WHAT YOU ARE ASKED TO DO ::
Restate word for word the lines beginning with the one that contains "(267, 378) = (178, 170): red" and ending at the bottom of the records below, both included.

(Object state change records)
###

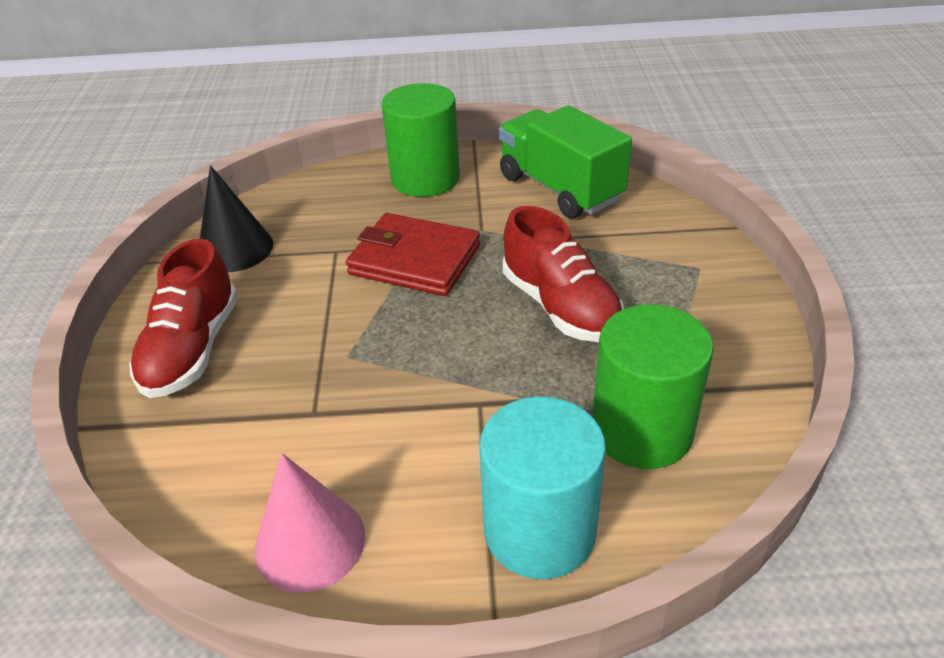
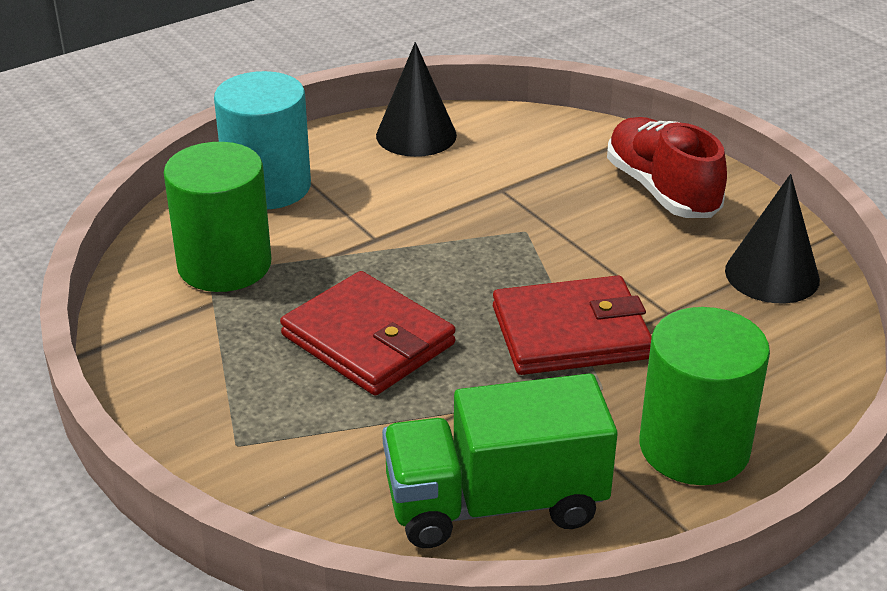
camera: 145 degrees right, 5 degrees down
(310, 542) = (416, 135): pink cone -> black cone
(560, 188) = (495, 503): green truck -> green truck turned 150 degrees clockwise
(560, 306) = (368, 340): red shoe -> red wallet

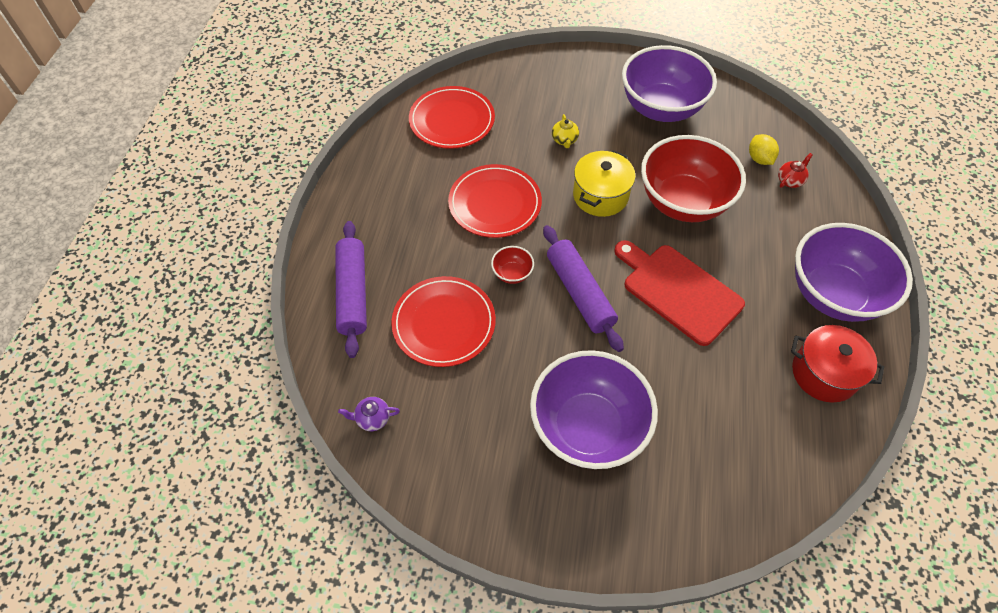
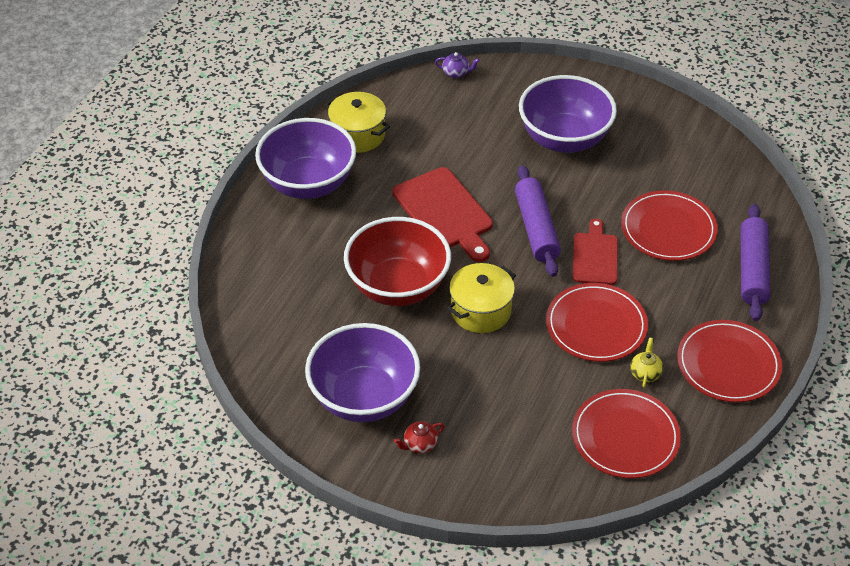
camera: 165 degrees left, 10 degrees down
(372, 419) = (737, 175): purple teapot -> purple teapot (456, 73)
(373, 193) = (728, 364): none -> red plate
(512, 273) = (595, 256): red bowl -> red cutting board
(564, 140) = (496, 381): yellow teapot -> yellow teapot (645, 373)
(759, 159) = (289, 314): yellow lemon -> none
(790, 180) = (273, 285): red teapot -> red teapot (419, 445)
(824, 373) = (358, 135): red pot -> yellow pot

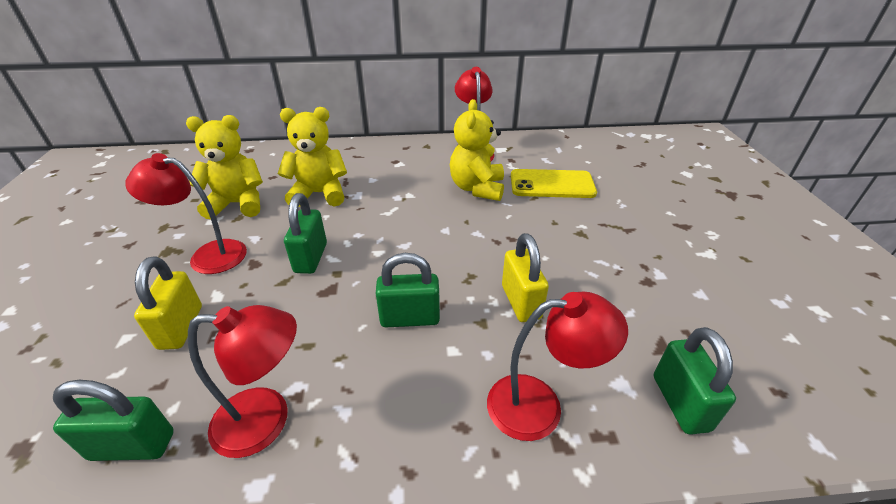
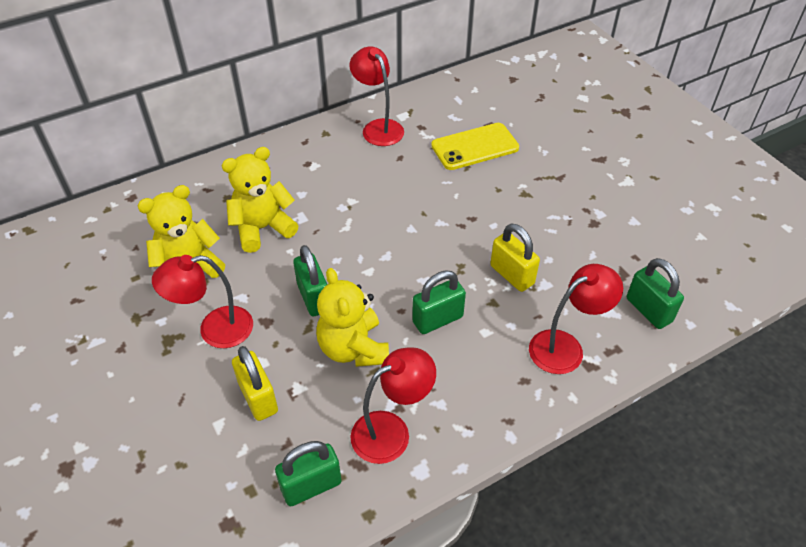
camera: 25 degrees left, 10 degrees up
(477, 188) = (410, 173): yellow teddy bear -> yellow teddy bear (353, 348)

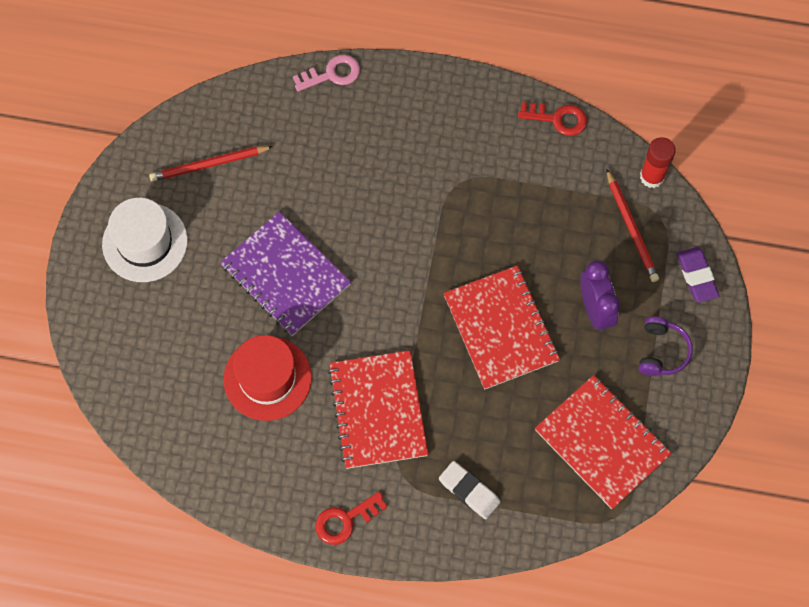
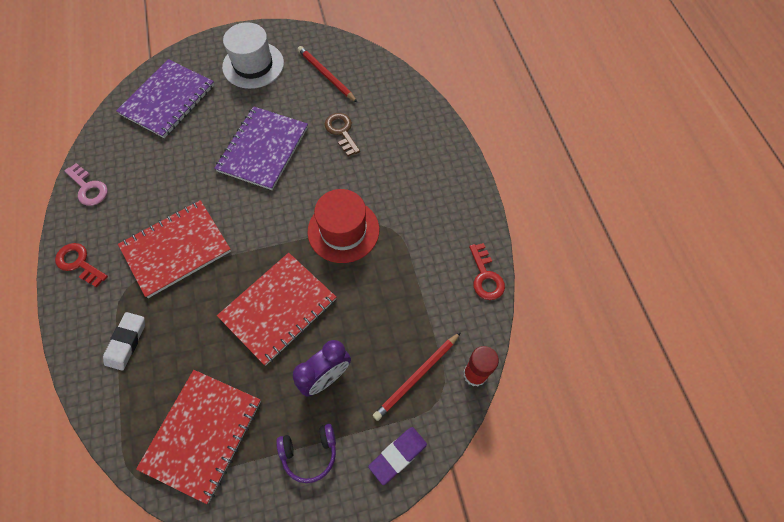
camera: 65 degrees right, 5 degrees down
(148, 361) = (168, 100): none -> purple notebook
(267, 378) = (178, 170): red hat -> red hat (343, 230)
(305, 181) = (342, 132): none -> brown key
(331, 74) = (433, 114): pink key -> pink key (88, 188)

###

YOUR SOLUTION ::
(267, 378) = (178, 170): red hat -> red hat (343, 230)
(305, 181) = (342, 132): none -> brown key
(331, 74) = (433, 114): pink key -> pink key (88, 188)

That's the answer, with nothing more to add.